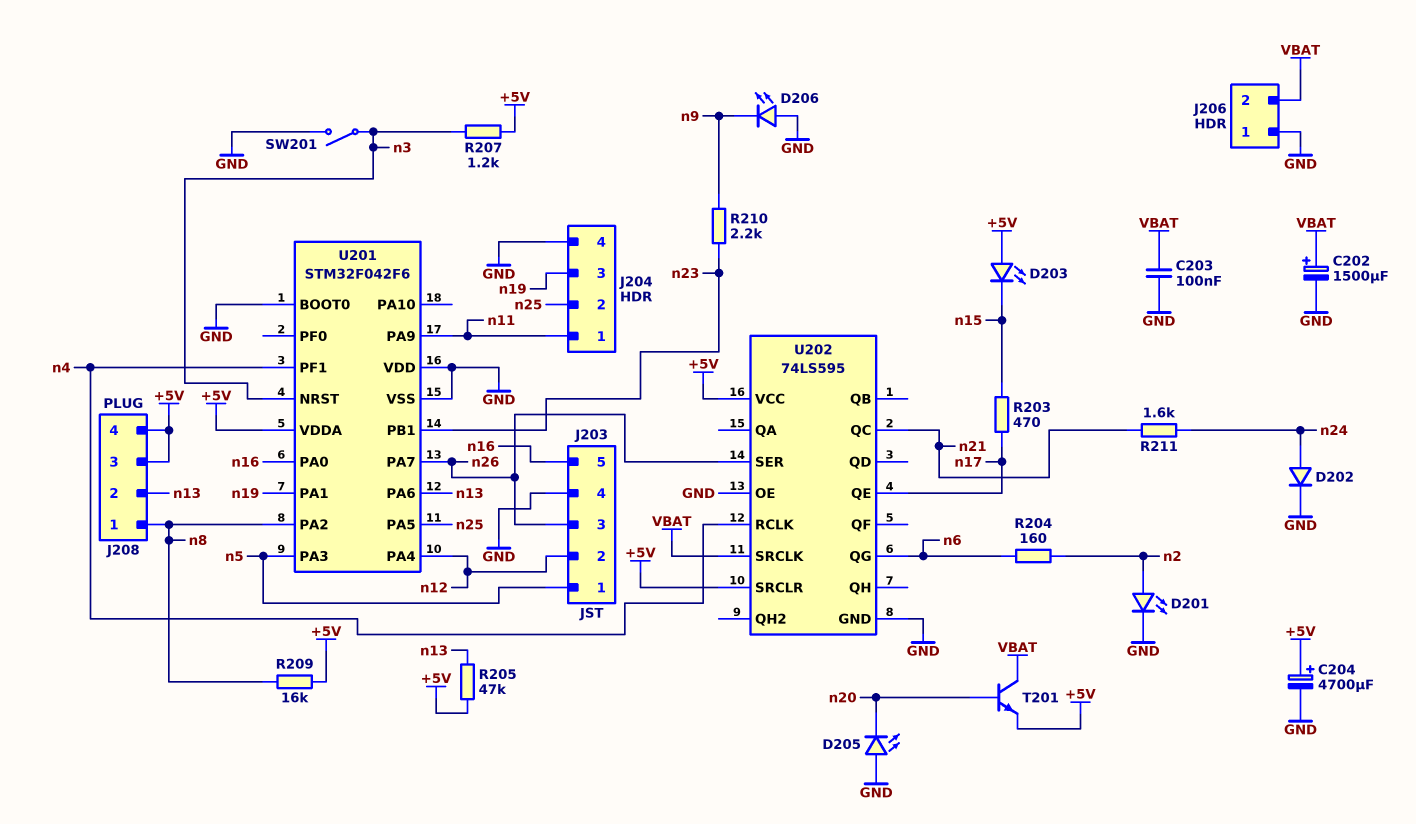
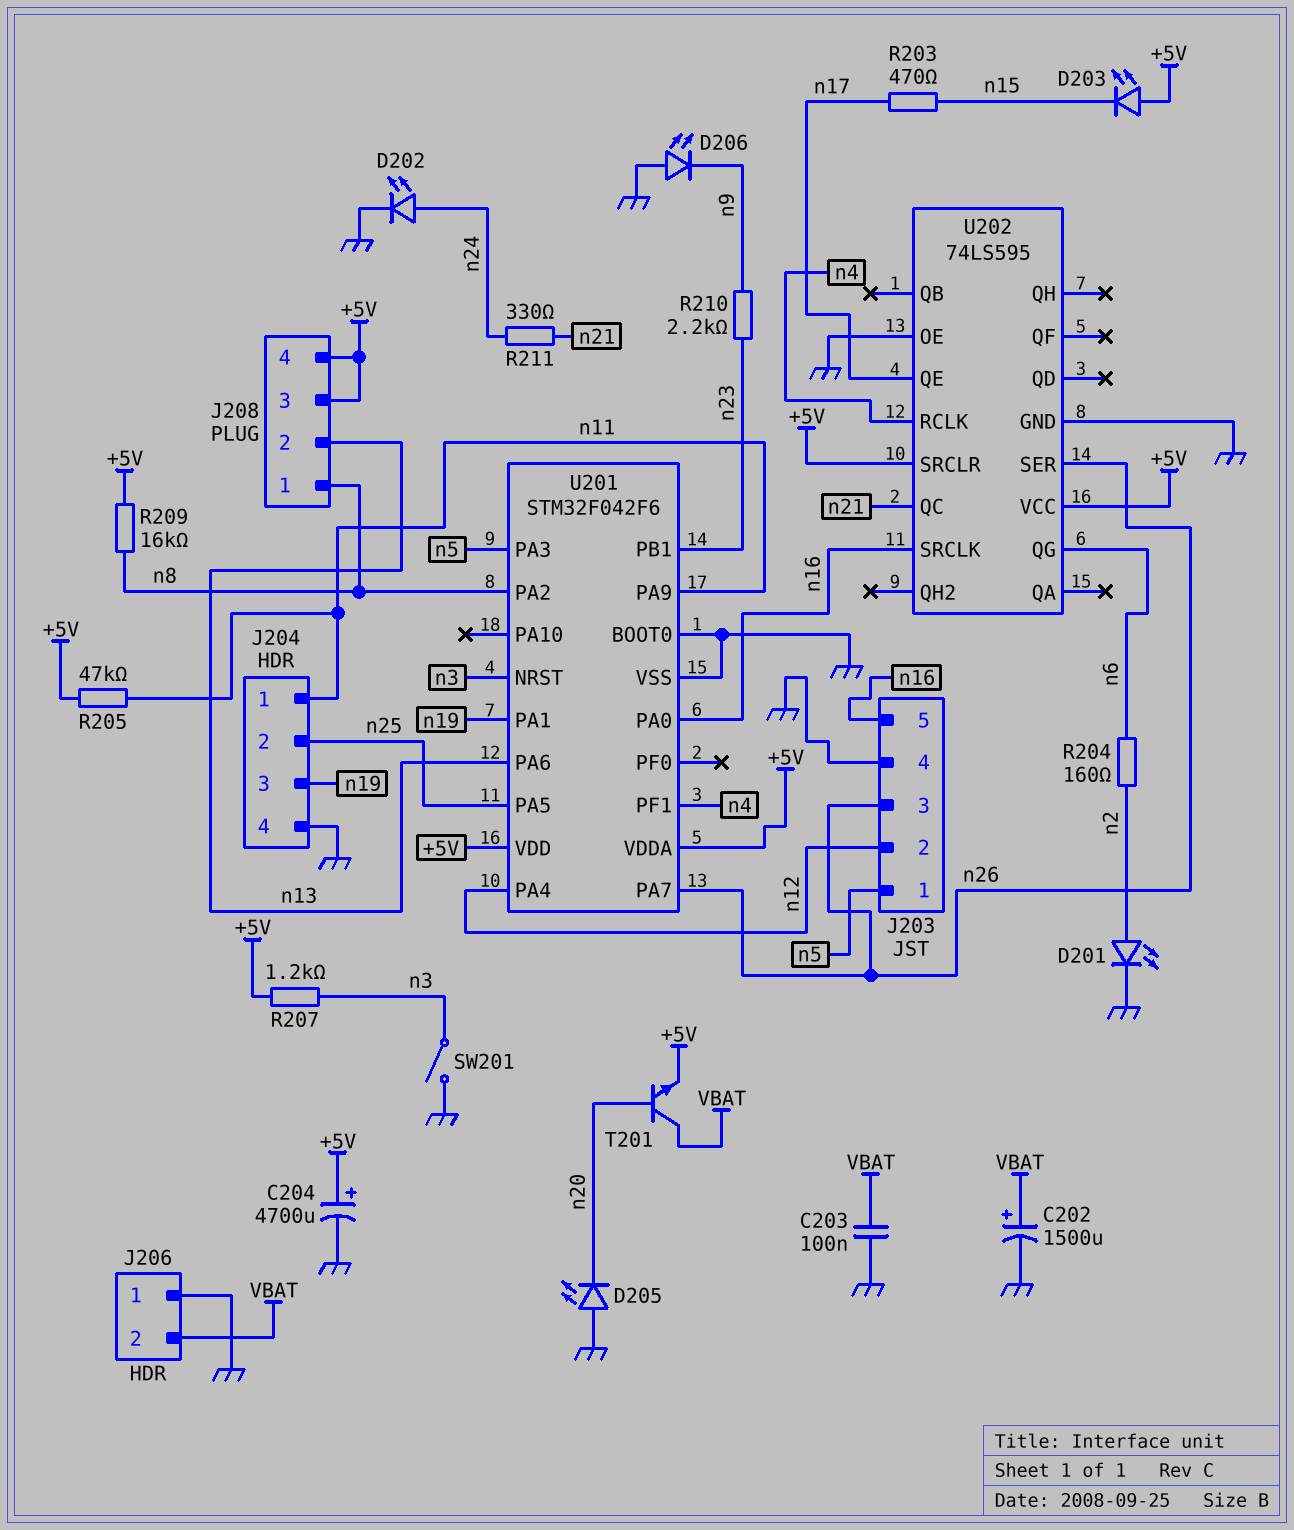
D202: diode (A n24, K GND) -> LED (A n24, K GND)
R205: 47k (+5V, n13) -> 47k (+5V, n11)
R211: 1.6k (n21, n24) -> 330 (n21, n24)
U201 pin VDD: GND -> +5V
U202 pin SRCLK: VBAT -> n16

************

Where a picture appears in the data, omit it; restate the rest word for word.

= Result of this task =
D202: diode (A n24, K GND) -> LED (A n24, K GND)
R205: 47k (+5V, n13) -> 47k (+5V, n11)
R211: 1.6k (n21, n24) -> 330 (n21, n24)
U201 pin VDD: GND -> +5V
U202 pin SRCLK: VBAT -> n16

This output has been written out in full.